• **Task item**
The result should be the lines from the one holding "purple brick J10 level 1 -> none" to the end of the records below, repeated exactly. No pictures.

##### Exercise input

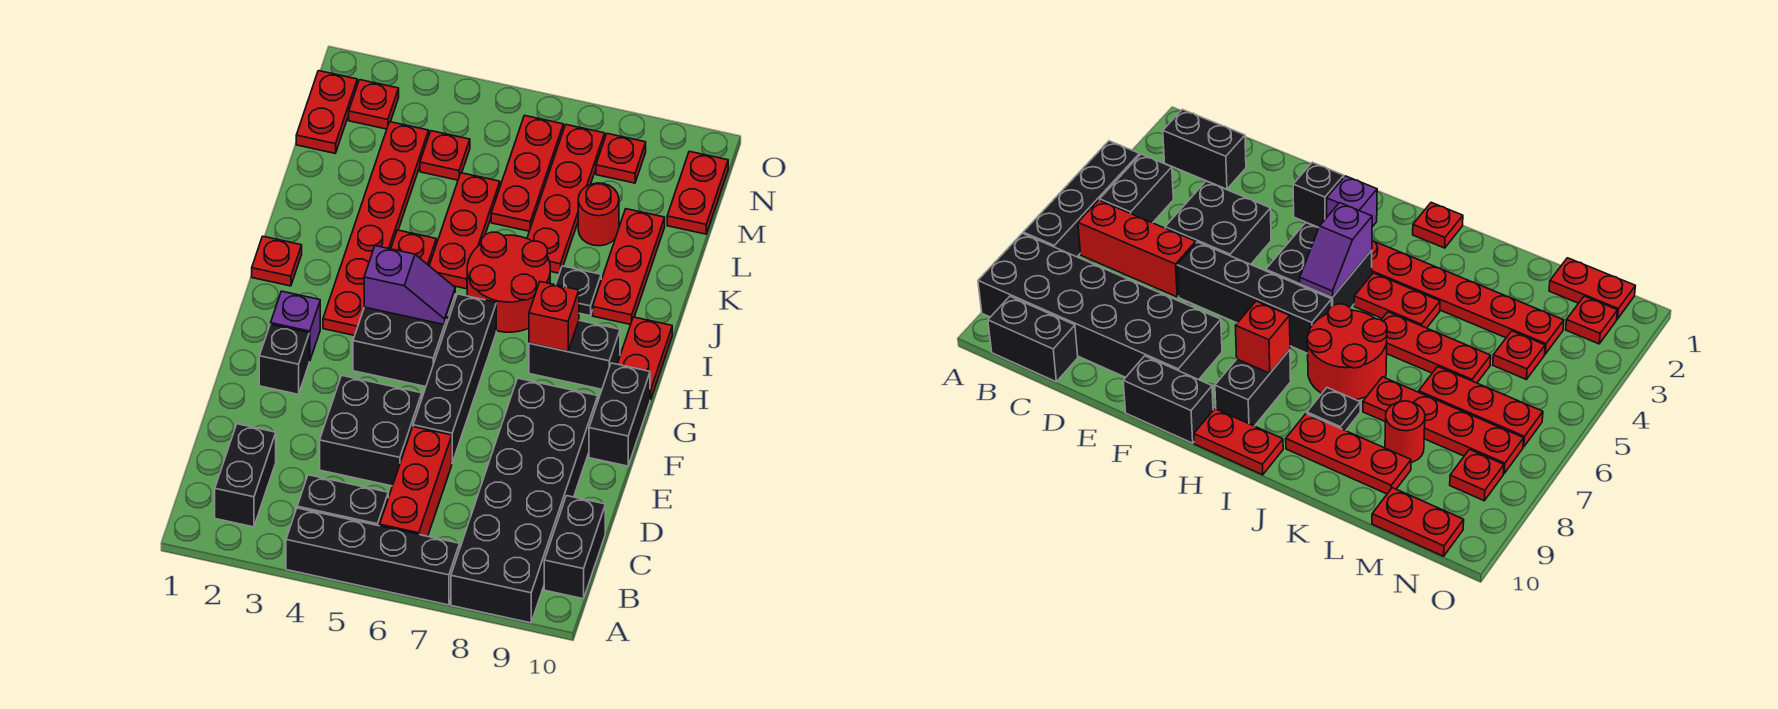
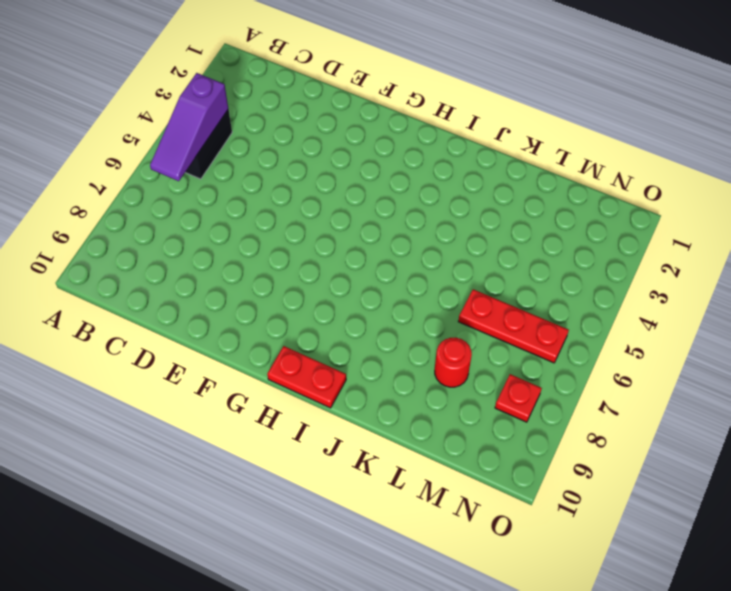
purple slope B4:B6 level 2 top 4 -> none
none -> black brick A4:A7 level 1
none -> black brick A8:F9 level 1
none -> black brick B2:C2 level 1
none -> red brick B6:D6 level 1

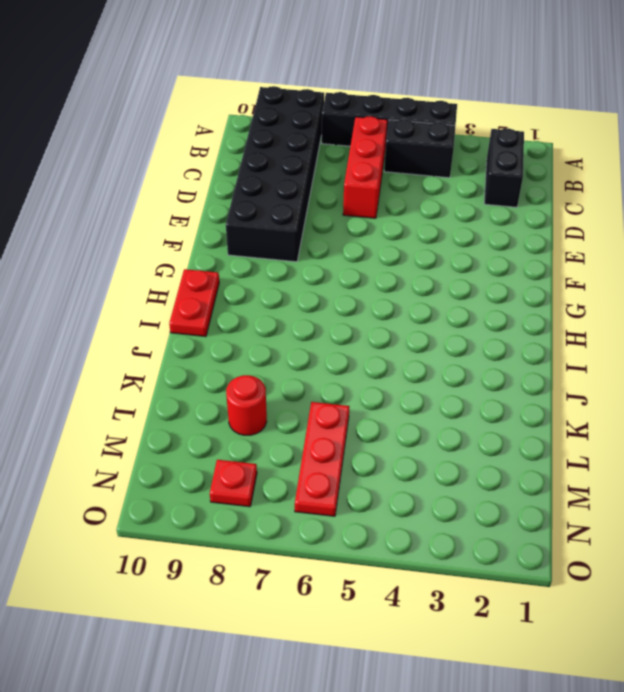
none -> black brick B10:C10 level 1
none -> black brick D4:E5 level 1
none -> black brick E6:H6 level 1
none -> black brick F2 level 1

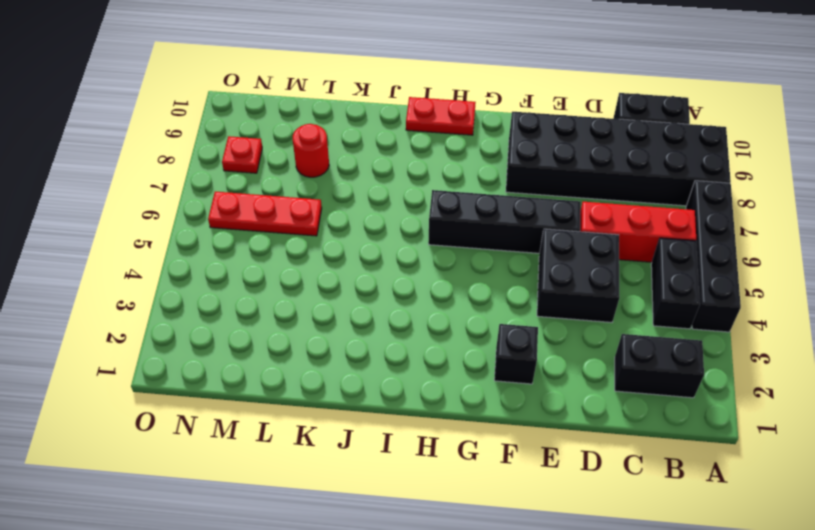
none -> black brick F10:G10 level 1
none -> purple brick G2 level 1
none -> black brick G4:H5 level 1
none -> red plate H3:M3 level 1

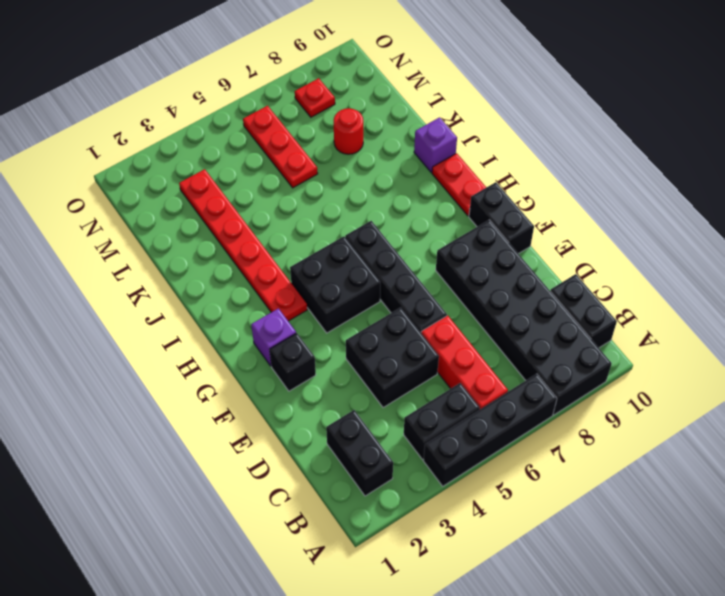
purple brick J10 level 1 -> none
none -> black brick H8:H9 level 1
none -> red plate I1 level 1
none -> red plate I4:J4 level 1
none -> red round brick I6:J7 level 1

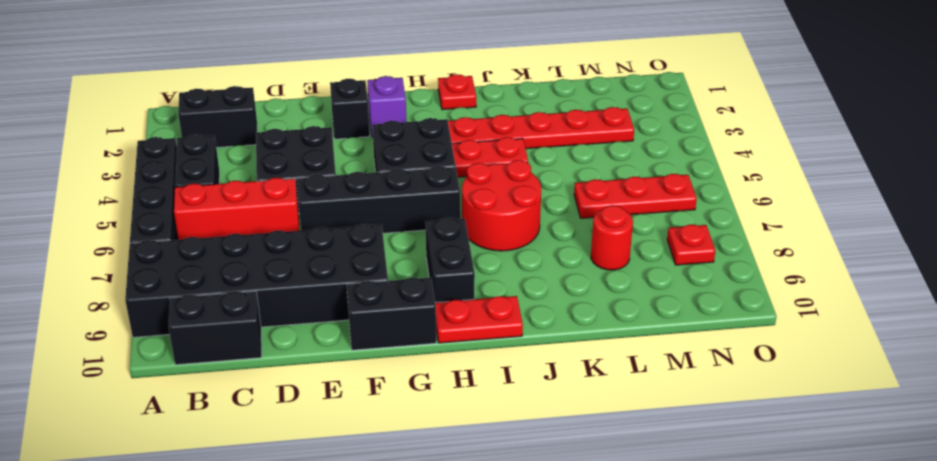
none -> red plate J5:L5 level 1
none -> black plate J8 level 1
none -> red plate J9:L9 level 1
none -> red plate K7:N7 level 1

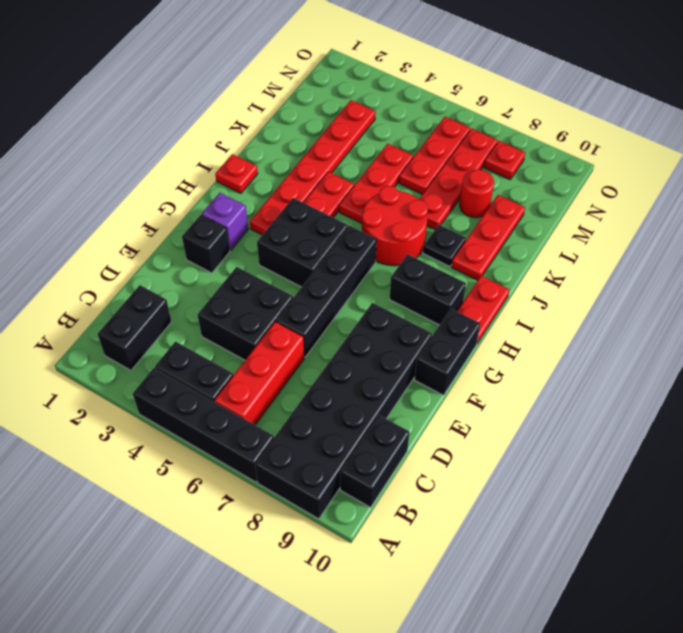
none -> red plate M1:N1 level 1
none -> red plate M4 level 1
none -> red plate M10:N10 level 1
none -> red plate N2 level 1

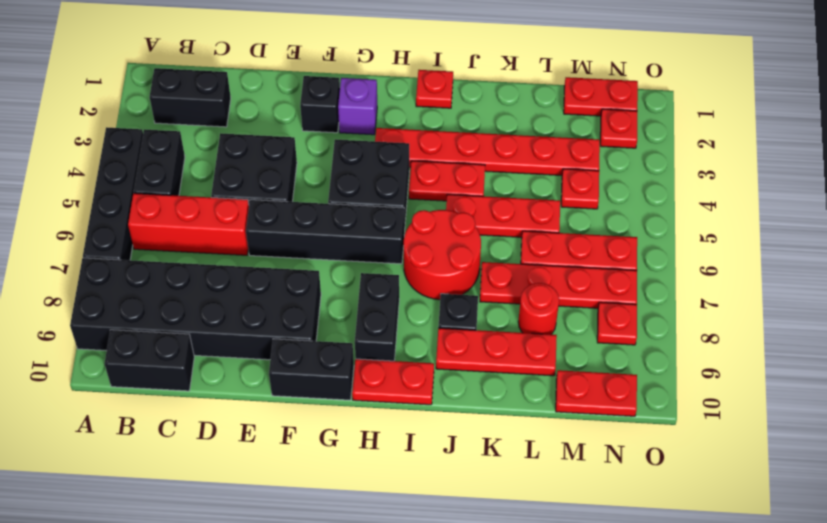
none -> purple slope H4:H5 level 2 top 4
none -> red brick H8 level 2

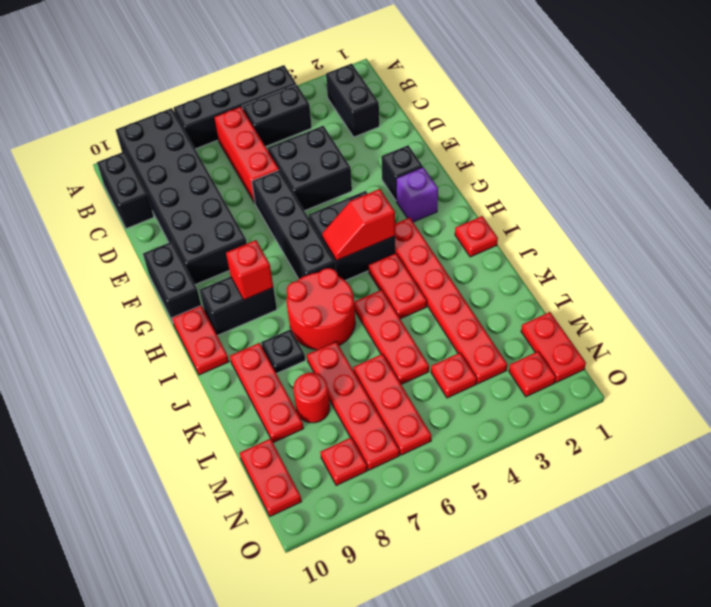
red slope H4:H5 level 2 top 4 -> purple slope H4:H5 level 2 top 4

##########

• **Written solution**
purple brick J10 level 1 -> none
none -> black brick H8:H9 level 1
none -> red plate I1 level 1
none -> red plate I4:J4 level 1
none -> red round brick I6:J7 level 1

none -> red plate J5:L5 level 1
none -> black plate J8 level 1
none -> red plate J9:L9 level 1
none -> red plate K7:N7 level 1

none -> red plate M1:N1 level 1
none -> red plate M4 level 1
none -> red plate M10:N10 level 1
none -> red plate N2 level 1

none -> purple slope H4:H5 level 2 top 4
none -> red brick H8 level 2

red slope H4:H5 level 2 top 4 -> purple slope H4:H5 level 2 top 4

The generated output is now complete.